• _Work item_
Within the data that follows, set down exactly the lines from the one containing "Remote video.svg: [792,31,1046,174]" through the one containing "Dalco Talk: [411,358,568,487]", both ends included.

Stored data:
+++
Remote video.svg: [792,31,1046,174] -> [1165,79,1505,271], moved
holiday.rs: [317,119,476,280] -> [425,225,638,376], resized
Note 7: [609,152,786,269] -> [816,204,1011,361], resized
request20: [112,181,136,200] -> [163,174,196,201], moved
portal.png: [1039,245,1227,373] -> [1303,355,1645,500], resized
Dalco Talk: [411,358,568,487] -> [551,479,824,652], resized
+++
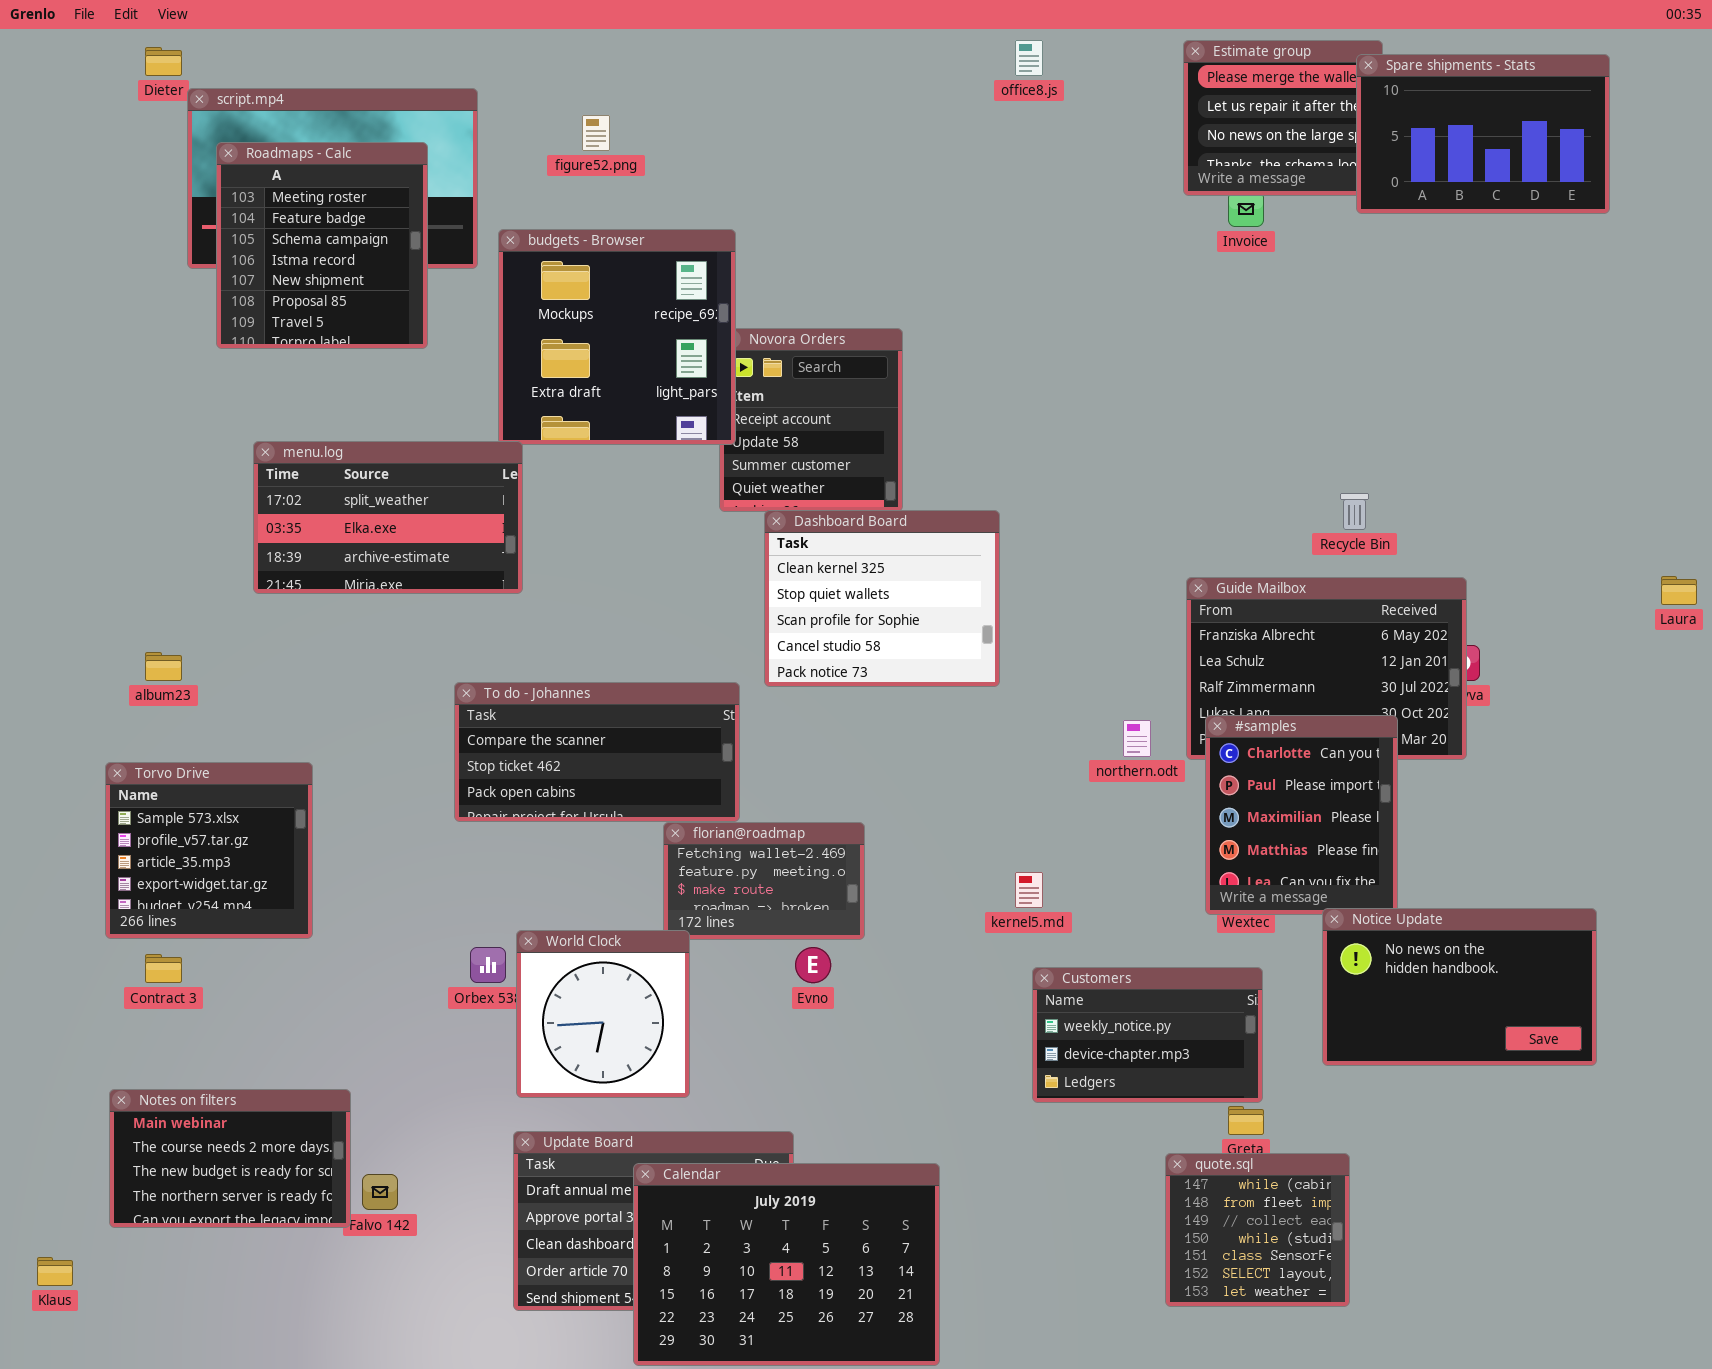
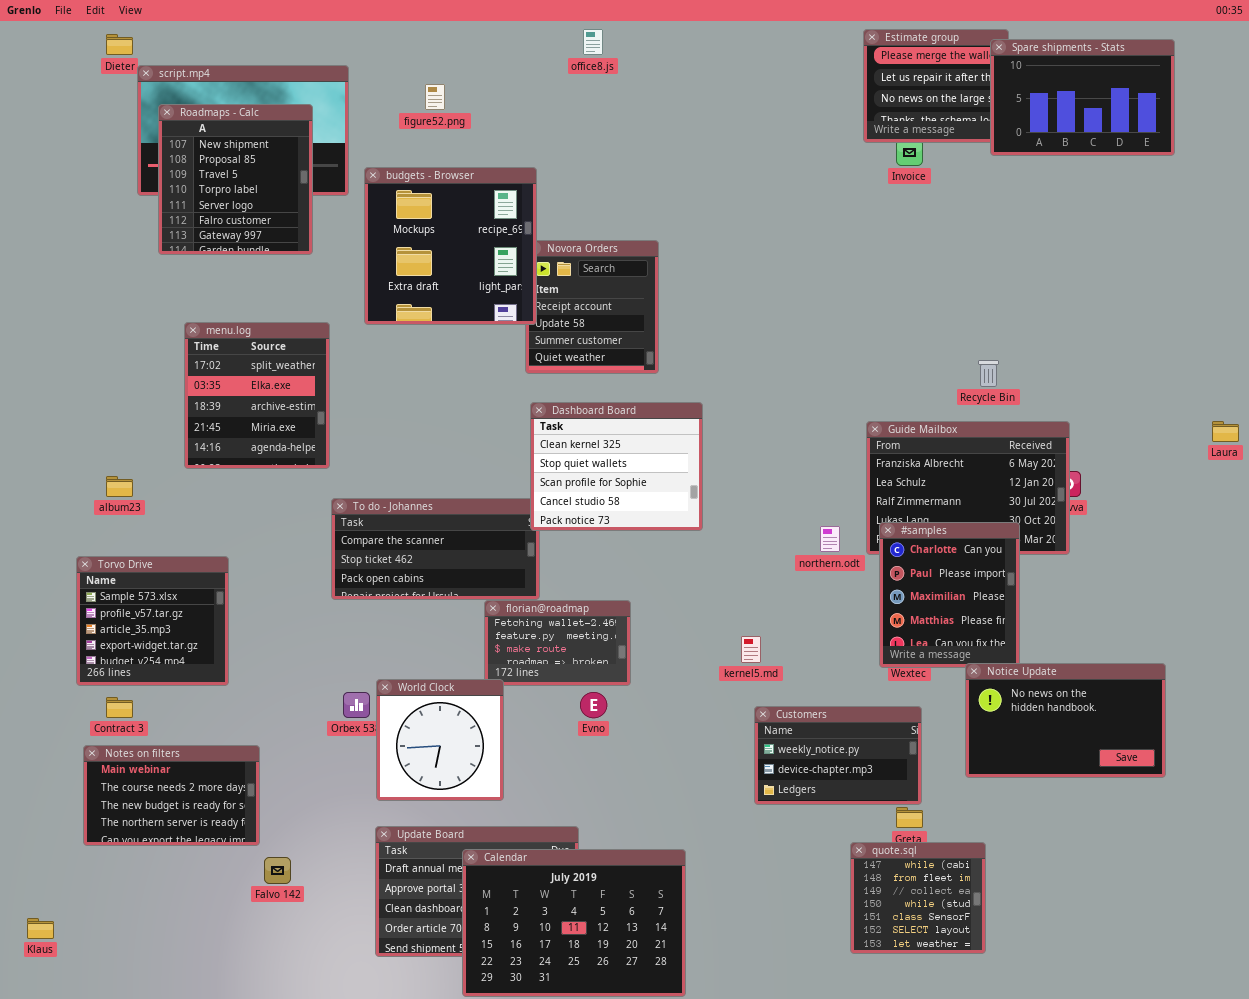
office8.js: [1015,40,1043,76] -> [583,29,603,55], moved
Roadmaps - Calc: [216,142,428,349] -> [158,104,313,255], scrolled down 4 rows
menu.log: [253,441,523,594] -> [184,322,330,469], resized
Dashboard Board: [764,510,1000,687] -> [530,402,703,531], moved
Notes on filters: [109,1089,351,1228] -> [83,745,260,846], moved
+++
• _Solved problem_
Remote video.svg: [792,31,1046,174] -> [1165,79,1505,271], moved
holiday.rs: [317,119,476,280] -> [425,225,638,376], resized
Note 7: [609,152,786,269] -> [816,204,1011,361], resized
request20: [112,181,136,200] -> [163,174,196,201], moved
portal.png: [1039,245,1227,373] -> [1303,355,1645,500], resized
Dalco Talk: [411,358,568,487] -> [551,479,824,652], resized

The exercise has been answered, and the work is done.